TASK OBJECTIVE: From the records that follow, copy every line that contains the word "lime".

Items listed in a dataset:
*****

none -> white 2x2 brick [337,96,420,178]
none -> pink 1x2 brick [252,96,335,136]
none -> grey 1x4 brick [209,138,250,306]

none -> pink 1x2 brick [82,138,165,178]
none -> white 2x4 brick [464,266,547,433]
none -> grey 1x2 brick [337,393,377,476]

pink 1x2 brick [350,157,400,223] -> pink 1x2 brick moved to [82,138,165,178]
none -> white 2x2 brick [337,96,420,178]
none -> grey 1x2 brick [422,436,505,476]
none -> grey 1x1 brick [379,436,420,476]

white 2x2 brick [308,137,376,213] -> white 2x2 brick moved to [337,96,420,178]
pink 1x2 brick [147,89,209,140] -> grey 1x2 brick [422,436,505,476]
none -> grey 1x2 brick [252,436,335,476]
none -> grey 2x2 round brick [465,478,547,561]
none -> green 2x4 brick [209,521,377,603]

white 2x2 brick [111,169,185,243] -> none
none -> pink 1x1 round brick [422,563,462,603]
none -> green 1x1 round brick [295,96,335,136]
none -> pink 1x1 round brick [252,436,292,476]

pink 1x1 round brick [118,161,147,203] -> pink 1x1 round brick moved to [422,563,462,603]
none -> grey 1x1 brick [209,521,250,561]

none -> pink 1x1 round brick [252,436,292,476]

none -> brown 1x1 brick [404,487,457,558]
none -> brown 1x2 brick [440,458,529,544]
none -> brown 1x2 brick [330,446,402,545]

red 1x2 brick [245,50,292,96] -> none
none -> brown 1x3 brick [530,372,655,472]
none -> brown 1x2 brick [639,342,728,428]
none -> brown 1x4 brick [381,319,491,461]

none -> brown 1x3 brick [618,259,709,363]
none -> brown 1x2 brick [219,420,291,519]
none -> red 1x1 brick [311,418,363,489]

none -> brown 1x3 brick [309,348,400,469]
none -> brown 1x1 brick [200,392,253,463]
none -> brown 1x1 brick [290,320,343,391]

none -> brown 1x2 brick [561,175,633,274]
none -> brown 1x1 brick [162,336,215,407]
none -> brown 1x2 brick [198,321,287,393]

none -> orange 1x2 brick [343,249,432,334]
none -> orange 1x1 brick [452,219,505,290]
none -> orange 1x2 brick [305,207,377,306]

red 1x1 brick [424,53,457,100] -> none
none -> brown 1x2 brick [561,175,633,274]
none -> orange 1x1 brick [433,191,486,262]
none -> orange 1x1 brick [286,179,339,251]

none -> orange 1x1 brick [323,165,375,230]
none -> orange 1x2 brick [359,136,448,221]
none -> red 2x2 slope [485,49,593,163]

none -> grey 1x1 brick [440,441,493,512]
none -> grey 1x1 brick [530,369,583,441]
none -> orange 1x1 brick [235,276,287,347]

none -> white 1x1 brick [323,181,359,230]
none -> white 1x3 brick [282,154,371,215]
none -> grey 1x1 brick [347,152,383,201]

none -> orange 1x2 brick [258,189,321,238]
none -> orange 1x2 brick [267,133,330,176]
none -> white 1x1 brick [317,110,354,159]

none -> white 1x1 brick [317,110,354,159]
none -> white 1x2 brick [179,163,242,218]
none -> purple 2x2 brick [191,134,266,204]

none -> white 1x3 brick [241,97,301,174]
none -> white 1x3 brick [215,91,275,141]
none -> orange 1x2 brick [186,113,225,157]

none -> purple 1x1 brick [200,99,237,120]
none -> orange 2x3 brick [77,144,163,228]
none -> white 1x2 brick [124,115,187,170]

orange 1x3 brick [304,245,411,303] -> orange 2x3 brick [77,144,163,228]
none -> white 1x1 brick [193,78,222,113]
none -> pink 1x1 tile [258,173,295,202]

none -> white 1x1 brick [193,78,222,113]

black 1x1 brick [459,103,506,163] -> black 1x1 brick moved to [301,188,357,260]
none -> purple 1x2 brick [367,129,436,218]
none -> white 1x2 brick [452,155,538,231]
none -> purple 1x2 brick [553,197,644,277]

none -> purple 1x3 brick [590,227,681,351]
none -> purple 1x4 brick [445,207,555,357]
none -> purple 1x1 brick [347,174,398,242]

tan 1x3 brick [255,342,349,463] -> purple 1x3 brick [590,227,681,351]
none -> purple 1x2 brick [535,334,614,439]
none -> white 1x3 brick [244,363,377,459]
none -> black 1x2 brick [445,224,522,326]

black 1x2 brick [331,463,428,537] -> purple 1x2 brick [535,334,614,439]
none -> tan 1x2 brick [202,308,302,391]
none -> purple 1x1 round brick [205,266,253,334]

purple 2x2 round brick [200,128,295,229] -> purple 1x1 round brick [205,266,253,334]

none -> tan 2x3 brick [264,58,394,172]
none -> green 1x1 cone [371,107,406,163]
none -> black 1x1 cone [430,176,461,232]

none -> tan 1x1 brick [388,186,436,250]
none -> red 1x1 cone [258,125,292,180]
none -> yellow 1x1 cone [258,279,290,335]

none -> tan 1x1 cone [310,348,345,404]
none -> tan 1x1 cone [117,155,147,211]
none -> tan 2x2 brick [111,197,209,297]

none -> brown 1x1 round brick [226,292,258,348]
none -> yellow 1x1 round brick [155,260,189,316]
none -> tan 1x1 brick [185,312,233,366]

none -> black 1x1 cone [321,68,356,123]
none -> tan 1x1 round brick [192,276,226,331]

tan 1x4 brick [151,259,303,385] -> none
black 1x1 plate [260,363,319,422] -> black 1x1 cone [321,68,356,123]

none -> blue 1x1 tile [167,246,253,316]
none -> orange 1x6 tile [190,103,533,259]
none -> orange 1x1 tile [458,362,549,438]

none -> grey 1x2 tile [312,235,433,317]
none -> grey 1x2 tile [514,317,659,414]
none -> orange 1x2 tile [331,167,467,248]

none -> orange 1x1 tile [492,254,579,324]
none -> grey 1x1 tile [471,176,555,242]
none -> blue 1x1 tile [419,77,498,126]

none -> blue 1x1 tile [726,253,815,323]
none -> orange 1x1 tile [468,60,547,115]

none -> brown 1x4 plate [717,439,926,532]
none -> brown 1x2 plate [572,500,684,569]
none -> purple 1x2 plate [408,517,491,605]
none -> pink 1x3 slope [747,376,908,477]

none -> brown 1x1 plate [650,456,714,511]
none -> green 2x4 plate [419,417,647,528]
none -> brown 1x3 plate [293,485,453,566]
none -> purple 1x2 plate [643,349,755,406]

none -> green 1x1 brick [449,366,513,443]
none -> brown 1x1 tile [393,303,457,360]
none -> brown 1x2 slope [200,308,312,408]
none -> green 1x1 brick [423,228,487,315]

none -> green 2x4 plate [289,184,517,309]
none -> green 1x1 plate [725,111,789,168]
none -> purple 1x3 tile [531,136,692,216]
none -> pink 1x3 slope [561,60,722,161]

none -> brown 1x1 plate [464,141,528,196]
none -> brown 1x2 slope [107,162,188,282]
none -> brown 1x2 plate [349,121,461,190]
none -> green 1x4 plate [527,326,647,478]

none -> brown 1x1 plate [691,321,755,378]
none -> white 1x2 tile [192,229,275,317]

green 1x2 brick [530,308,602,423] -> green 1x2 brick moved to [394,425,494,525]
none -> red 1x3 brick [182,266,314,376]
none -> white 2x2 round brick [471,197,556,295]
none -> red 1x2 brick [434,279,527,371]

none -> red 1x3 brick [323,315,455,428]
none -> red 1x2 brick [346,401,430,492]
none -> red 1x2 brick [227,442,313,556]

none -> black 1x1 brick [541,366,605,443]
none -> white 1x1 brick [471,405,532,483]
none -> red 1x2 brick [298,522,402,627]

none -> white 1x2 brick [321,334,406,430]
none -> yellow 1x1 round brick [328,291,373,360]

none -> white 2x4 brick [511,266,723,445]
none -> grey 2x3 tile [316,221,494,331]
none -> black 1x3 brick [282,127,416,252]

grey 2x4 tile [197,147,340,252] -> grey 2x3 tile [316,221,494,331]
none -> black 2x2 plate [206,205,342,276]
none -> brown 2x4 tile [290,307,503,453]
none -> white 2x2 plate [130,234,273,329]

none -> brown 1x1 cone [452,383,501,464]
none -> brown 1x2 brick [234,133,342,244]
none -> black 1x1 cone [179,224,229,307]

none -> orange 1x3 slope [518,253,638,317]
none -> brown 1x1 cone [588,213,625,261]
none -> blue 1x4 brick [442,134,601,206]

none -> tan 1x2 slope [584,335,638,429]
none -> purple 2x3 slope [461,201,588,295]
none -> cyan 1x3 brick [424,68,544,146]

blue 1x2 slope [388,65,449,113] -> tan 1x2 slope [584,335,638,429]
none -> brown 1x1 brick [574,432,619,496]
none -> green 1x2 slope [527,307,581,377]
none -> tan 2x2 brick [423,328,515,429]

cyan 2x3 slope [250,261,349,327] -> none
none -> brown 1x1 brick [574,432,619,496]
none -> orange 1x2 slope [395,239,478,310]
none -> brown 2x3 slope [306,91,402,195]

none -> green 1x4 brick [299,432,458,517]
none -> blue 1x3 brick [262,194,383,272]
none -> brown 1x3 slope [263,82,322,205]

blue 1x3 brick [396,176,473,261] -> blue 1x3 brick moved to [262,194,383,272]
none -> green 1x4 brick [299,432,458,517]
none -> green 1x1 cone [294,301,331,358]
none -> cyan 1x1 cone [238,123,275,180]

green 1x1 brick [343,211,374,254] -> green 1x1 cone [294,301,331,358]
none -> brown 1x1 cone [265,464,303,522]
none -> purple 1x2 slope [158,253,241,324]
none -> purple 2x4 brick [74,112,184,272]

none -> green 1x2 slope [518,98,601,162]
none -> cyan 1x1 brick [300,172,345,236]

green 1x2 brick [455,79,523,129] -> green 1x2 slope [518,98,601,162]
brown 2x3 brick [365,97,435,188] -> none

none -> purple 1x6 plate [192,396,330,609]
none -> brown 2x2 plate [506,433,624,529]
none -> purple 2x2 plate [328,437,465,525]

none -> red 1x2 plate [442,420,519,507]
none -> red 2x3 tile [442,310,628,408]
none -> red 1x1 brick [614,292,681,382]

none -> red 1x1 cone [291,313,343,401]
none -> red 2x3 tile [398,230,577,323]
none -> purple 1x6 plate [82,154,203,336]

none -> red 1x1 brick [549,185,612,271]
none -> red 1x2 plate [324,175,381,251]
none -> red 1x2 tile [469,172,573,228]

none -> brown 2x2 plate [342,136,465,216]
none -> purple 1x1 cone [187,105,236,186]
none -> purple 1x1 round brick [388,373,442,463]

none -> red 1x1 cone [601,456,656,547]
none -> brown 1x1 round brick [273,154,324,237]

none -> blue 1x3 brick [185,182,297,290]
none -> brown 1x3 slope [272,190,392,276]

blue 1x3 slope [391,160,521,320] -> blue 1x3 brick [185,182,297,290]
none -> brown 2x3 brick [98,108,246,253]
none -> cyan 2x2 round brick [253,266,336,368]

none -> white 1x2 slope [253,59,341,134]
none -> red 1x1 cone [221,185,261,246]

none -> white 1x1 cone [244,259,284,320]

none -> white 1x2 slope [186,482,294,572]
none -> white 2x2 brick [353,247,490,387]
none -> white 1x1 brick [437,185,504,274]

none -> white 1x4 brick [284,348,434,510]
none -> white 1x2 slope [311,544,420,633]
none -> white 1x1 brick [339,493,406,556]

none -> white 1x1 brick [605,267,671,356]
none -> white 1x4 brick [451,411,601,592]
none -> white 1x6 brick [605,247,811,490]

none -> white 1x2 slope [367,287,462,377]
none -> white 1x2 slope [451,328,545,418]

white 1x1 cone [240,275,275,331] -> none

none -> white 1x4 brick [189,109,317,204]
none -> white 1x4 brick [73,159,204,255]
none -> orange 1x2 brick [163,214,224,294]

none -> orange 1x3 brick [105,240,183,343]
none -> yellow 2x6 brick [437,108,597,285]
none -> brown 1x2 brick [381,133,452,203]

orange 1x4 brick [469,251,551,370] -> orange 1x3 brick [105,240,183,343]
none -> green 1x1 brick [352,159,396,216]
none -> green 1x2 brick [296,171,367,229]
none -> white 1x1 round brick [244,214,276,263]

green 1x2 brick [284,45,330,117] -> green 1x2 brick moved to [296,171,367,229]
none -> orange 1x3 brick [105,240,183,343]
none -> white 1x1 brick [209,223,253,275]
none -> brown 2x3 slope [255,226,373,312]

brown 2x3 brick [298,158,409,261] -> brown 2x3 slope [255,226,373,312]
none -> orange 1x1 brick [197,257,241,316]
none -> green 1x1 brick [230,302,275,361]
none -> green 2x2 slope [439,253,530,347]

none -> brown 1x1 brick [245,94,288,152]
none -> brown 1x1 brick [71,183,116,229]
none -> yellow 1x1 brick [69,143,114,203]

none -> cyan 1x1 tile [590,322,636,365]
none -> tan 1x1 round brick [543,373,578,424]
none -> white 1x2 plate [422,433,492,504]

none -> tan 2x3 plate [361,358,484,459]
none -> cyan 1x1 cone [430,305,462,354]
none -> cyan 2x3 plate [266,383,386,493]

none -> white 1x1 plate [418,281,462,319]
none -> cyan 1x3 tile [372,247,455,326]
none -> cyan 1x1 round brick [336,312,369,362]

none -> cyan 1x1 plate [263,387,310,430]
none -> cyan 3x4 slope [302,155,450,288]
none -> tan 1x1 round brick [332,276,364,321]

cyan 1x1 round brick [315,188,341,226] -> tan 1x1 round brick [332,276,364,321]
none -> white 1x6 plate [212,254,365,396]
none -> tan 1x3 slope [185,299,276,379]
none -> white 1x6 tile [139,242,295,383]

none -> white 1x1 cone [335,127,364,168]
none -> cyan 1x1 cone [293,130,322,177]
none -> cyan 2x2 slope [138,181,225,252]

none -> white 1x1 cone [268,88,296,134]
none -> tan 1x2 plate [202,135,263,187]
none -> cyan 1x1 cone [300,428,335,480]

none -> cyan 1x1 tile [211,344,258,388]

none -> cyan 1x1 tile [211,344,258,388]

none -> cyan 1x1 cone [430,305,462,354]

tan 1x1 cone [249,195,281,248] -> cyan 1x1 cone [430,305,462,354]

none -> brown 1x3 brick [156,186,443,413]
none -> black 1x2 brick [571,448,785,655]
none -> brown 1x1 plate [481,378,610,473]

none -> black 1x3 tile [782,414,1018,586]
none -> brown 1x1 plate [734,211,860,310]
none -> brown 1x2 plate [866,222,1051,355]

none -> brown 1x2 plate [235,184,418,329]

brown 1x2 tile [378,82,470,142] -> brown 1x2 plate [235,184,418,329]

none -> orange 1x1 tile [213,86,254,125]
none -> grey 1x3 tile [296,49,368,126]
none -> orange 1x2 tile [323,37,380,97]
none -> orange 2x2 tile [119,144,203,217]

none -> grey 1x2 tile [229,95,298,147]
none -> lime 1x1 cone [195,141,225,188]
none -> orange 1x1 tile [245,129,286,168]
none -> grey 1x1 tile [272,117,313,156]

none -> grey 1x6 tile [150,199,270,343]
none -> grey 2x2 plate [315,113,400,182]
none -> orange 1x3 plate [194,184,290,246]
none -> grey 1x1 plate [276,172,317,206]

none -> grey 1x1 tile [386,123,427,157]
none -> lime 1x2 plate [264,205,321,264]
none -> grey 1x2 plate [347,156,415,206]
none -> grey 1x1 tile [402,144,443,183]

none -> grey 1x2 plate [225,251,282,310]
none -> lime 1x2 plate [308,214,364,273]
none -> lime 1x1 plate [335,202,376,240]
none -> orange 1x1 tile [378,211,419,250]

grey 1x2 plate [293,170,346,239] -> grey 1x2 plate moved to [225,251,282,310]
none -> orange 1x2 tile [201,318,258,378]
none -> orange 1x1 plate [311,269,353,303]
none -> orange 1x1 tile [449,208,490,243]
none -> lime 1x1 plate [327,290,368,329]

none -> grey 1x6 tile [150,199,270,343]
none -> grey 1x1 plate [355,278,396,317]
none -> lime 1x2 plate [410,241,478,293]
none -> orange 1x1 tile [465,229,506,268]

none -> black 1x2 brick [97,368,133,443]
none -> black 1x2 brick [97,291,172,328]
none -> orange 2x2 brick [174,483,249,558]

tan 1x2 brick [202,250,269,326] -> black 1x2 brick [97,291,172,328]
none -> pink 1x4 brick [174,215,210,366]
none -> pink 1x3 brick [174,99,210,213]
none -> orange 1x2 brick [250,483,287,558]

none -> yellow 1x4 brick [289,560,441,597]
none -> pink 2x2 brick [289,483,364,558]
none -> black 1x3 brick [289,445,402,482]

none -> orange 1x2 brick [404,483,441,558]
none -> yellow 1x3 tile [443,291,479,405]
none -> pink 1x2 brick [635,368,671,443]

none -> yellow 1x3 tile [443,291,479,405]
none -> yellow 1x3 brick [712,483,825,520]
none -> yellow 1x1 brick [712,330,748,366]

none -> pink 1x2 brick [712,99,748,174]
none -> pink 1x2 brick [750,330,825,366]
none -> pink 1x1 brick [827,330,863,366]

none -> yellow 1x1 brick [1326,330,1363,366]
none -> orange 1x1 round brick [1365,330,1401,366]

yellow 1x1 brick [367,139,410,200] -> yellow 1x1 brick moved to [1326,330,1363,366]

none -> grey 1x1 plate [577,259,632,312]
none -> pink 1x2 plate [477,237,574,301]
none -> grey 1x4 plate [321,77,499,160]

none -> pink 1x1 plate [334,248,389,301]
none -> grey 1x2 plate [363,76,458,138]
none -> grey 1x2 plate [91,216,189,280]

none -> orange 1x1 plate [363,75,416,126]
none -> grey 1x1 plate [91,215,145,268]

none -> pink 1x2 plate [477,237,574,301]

*****

RESULT OF THE TASK:
none -> lime 1x1 cone [195,141,225,188]
none -> lime 1x2 plate [264,205,321,264]
none -> lime 1x2 plate [308,214,364,273]
none -> lime 1x1 plate [335,202,376,240]
none -> lime 1x1 plate [327,290,368,329]
none -> lime 1x2 plate [410,241,478,293]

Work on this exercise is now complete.